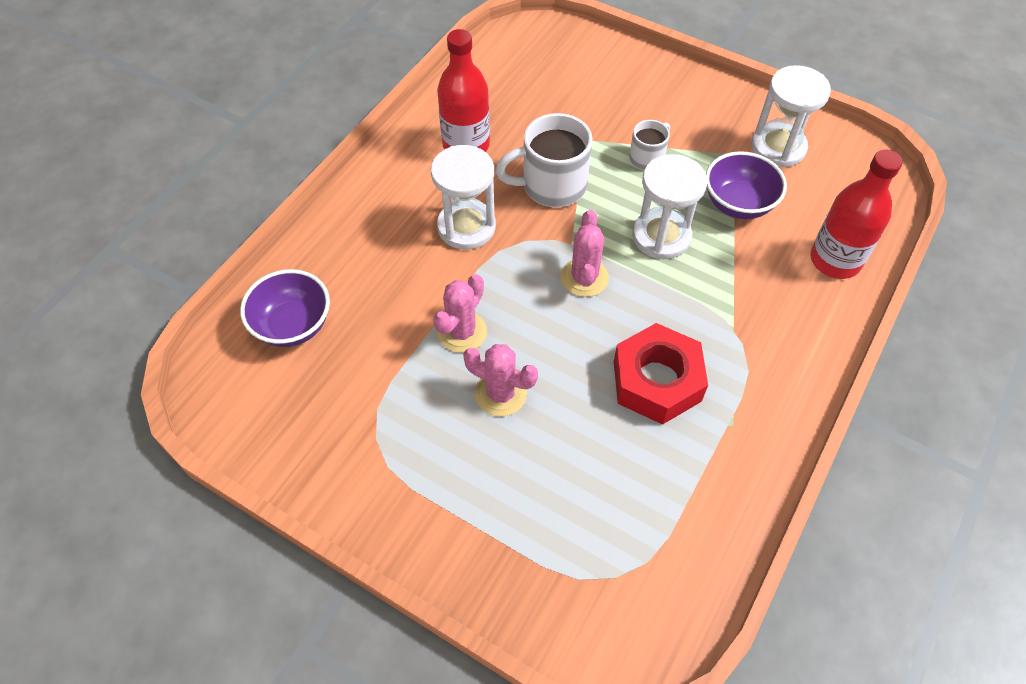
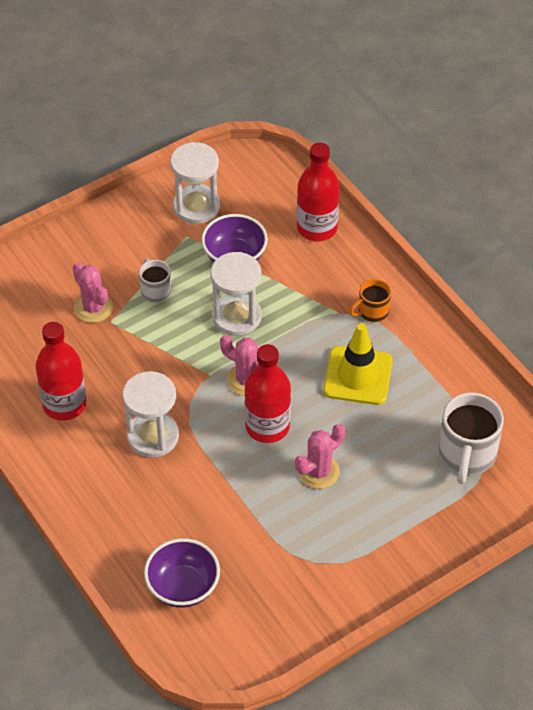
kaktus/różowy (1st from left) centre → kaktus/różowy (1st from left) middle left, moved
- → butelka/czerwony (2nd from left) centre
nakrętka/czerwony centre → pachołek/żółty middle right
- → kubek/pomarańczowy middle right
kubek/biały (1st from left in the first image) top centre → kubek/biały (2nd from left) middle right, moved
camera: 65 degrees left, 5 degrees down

++++++++++

#### What this task involves:
Using the material above, extract the line that contains "kubek/biały (1st from" and every line after it, exactly as given; stop at the last line.

#### Output:
kubek/biały (1st from left in the first image) top centre → kubek/biały (2nd from left) middle right, moved
camera: 65 degrees left, 5 degrees down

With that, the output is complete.